WORK TO BE COMPLETED - What you return must match the listing exactly, with every image removed.

*** Opening INFORMATION SUPPLIED ***

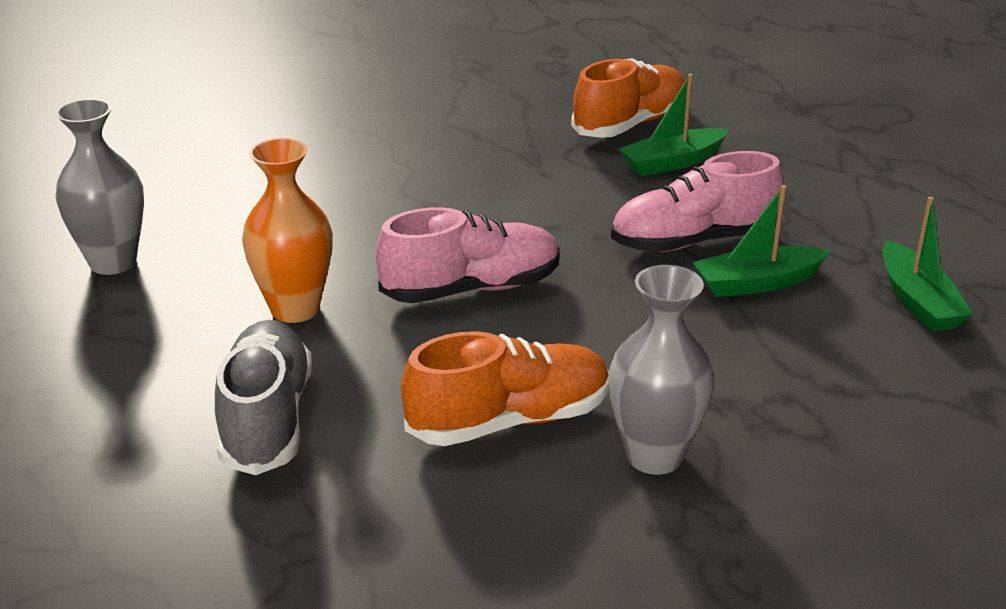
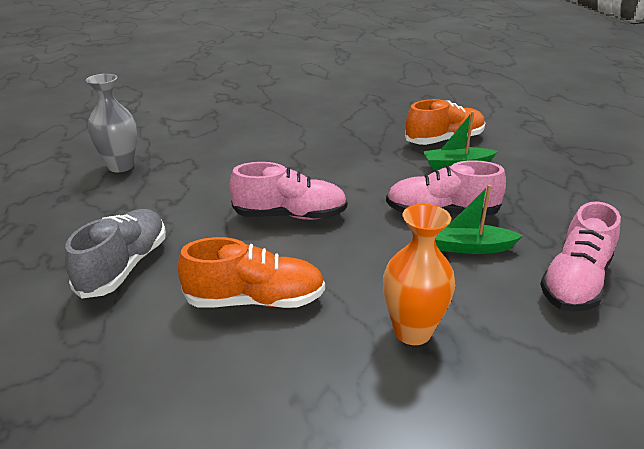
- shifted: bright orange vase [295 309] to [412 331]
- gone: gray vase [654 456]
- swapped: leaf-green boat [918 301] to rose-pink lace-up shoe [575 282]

*** Closing INFORMATION SUPPLIED ***

SOLUTION -
- shifted: bright orange vase [295 309] to [412 331]
- gone: gray vase [654 456]
- swapped: leaf-green boat [918 301] to rose-pink lace-up shoe [575 282]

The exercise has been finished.